[Opening THE RECORDS section]

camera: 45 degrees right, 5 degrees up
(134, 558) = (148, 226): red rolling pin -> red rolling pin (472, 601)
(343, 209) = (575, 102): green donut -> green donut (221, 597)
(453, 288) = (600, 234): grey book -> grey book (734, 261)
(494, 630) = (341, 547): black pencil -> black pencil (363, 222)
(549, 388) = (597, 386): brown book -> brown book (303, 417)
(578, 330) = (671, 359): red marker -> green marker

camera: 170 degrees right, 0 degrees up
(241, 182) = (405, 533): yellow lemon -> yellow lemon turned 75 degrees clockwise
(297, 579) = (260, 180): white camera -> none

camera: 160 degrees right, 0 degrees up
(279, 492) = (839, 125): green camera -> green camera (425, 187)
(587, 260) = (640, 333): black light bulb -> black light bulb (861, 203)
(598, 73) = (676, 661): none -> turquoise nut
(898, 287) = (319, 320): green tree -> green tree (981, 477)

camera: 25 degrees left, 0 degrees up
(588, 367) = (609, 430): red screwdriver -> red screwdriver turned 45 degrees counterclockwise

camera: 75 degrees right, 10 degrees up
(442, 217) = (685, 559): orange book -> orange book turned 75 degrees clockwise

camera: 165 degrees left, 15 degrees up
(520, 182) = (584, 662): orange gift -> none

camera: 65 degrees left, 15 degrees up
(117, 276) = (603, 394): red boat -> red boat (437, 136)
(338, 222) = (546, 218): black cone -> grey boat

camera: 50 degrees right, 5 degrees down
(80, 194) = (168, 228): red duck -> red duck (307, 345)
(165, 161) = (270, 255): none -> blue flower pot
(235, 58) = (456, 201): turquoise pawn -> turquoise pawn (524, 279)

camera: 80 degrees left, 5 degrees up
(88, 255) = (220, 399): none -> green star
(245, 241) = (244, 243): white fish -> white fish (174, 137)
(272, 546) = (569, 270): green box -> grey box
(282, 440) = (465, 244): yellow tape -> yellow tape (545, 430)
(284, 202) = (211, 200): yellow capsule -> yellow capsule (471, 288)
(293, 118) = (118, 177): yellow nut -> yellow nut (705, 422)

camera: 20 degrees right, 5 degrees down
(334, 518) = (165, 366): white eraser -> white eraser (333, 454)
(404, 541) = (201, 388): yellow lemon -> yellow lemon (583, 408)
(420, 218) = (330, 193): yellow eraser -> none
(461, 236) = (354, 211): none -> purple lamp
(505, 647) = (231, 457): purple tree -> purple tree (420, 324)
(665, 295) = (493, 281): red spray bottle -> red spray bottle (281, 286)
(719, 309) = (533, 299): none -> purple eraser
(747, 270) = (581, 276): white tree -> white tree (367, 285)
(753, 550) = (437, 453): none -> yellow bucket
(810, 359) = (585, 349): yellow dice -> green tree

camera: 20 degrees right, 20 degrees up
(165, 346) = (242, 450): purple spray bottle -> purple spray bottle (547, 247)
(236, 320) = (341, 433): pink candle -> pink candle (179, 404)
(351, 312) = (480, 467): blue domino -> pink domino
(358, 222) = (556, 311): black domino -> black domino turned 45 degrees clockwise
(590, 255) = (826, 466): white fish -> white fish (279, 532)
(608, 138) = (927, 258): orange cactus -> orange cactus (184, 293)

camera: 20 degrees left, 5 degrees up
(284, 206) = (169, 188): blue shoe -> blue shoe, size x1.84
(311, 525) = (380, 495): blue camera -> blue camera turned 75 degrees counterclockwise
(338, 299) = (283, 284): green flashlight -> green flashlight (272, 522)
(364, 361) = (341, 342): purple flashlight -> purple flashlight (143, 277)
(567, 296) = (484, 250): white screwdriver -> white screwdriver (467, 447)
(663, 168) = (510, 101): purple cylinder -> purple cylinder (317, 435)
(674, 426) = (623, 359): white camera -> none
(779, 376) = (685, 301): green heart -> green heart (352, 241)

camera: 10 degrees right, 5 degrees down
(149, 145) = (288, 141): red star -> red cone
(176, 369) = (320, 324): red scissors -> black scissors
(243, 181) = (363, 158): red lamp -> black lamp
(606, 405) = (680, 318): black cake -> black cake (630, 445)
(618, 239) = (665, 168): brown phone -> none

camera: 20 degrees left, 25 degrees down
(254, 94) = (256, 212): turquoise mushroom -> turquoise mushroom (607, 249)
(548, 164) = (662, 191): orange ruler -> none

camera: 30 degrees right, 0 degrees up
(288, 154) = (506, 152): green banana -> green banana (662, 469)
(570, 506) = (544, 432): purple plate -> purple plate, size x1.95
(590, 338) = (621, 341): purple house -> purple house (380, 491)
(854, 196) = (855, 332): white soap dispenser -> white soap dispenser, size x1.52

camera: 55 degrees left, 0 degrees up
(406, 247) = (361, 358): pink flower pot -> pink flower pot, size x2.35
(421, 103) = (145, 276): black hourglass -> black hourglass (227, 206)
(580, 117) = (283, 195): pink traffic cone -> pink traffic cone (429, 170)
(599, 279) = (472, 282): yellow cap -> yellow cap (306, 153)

[Closing THE RECORDS section]

TASK BRIEF –
Could you copy the listing above word for word?

RESULT OF THE TASK –
camera: 45 degrees right, 5 degrees up
(134, 558) = (148, 226): red rolling pin -> red rolling pin (472, 601)
(343, 209) = (575, 102): green donut -> green donut (221, 597)
(453, 288) = (600, 234): grey book -> grey book (734, 261)
(494, 630) = (341, 547): black pencil -> black pencil (363, 222)
(549, 388) = (597, 386): brown book -> brown book (303, 417)
(578, 330) = (671, 359): red marker -> green marker

camera: 170 degrees right, 0 degrees up
(241, 182) = (405, 533): yellow lemon -> yellow lemon turned 75 degrees clockwise
(297, 579) = (260, 180): white camera -> none

camera: 160 degrees right, 0 degrees up
(279, 492) = (839, 125): green camera -> green camera (425, 187)
(587, 260) = (640, 333): black light bulb -> black light bulb (861, 203)
(598, 73) = (676, 661): none -> turquoise nut
(898, 287) = (319, 320): green tree -> green tree (981, 477)

camera: 25 degrees left, 0 degrees up
(588, 367) = (609, 430): red screwdriver -> red screwdriver turned 45 degrees counterclockwise

camera: 75 degrees right, 10 degrees up
(442, 217) = (685, 559): orange book -> orange book turned 75 degrees clockwise

camera: 165 degrees left, 15 degrees up
(520, 182) = (584, 662): orange gift -> none

camera: 65 degrees left, 15 degrees up
(117, 276) = (603, 394): red boat -> red boat (437, 136)
(338, 222) = (546, 218): black cone -> grey boat

camera: 50 degrees right, 5 degrees down
(80, 194) = (168, 228): red duck -> red duck (307, 345)
(165, 161) = (270, 255): none -> blue flower pot
(235, 58) = (456, 201): turquoise pawn -> turquoise pawn (524, 279)

camera: 80 degrees left, 5 degrees up
(88, 255) = (220, 399): none -> green star
(245, 241) = (244, 243): white fish -> white fish (174, 137)
(272, 546) = (569, 270): green box -> grey box
(282, 440) = (465, 244): yellow tape -> yellow tape (545, 430)
(284, 202) = (211, 200): yellow capsule -> yellow capsule (471, 288)
(293, 118) = (118, 177): yellow nut -> yellow nut (705, 422)

camera: 20 degrees right, 5 degrees down
(334, 518) = (165, 366): white eraser -> white eraser (333, 454)
(404, 541) = (201, 388): yellow lemon -> yellow lemon (583, 408)
(420, 218) = (330, 193): yellow eraser -> none
(461, 236) = (354, 211): none -> purple lamp
(505, 647) = (231, 457): purple tree -> purple tree (420, 324)
(665, 295) = (493, 281): red spray bottle -> red spray bottle (281, 286)
(719, 309) = (533, 299): none -> purple eraser
(747, 270) = (581, 276): white tree -> white tree (367, 285)
(753, 550) = (437, 453): none -> yellow bucket
(810, 359) = (585, 349): yellow dice -> green tree

camera: 20 degrees right, 20 degrees up
(165, 346) = (242, 450): purple spray bottle -> purple spray bottle (547, 247)
(236, 320) = (341, 433): pink candle -> pink candle (179, 404)
(351, 312) = (480, 467): blue domino -> pink domino
(358, 222) = (556, 311): black domino -> black domino turned 45 degrees clockwise
(590, 255) = (826, 466): white fish -> white fish (279, 532)
(608, 138) = (927, 258): orange cactus -> orange cactus (184, 293)

camera: 20 degrees left, 5 degrees up
(284, 206) = (169, 188): blue shoe -> blue shoe, size x1.84
(311, 525) = (380, 495): blue camera -> blue camera turned 75 degrees counterclockwise
(338, 299) = (283, 284): green flashlight -> green flashlight (272, 522)
(364, 361) = (341, 342): purple flashlight -> purple flashlight (143, 277)
(567, 296) = (484, 250): white screwdriver -> white screwdriver (467, 447)
(663, 168) = (510, 101): purple cylinder -> purple cylinder (317, 435)
(674, 426) = (623, 359): white camera -> none
(779, 376) = (685, 301): green heart -> green heart (352, 241)

camera: 10 degrees right, 5 degrees down
(149, 145) = (288, 141): red star -> red cone
(176, 369) = (320, 324): red scissors -> black scissors
(243, 181) = (363, 158): red lamp -> black lamp
(606, 405) = (680, 318): black cake -> black cake (630, 445)
(618, 239) = (665, 168): brown phone -> none

camera: 20 degrees left, 25 degrees down
(254, 94) = (256, 212): turquoise mushroom -> turquoise mushroom (607, 249)
(548, 164) = (662, 191): orange ruler -> none

camera: 30 degrees right, 0 degrees up
(288, 154) = (506, 152): green banana -> green banana (662, 469)
(570, 506) = (544, 432): purple plate -> purple plate, size x1.95
(590, 338) = (621, 341): purple house -> purple house (380, 491)
(854, 196) = (855, 332): white soap dispenser -> white soap dispenser, size x1.52

camera: 55 degrees left, 0 degrees up
(406, 247) = (361, 358): pink flower pot -> pink flower pot, size x2.35
(421, 103) = (145, 276): black hourglass -> black hourglass (227, 206)
(580, 117) = (283, 195): pink traffic cone -> pink traffic cone (429, 170)
(599, 279) = (472, 282): yellow cap -> yellow cap (306, 153)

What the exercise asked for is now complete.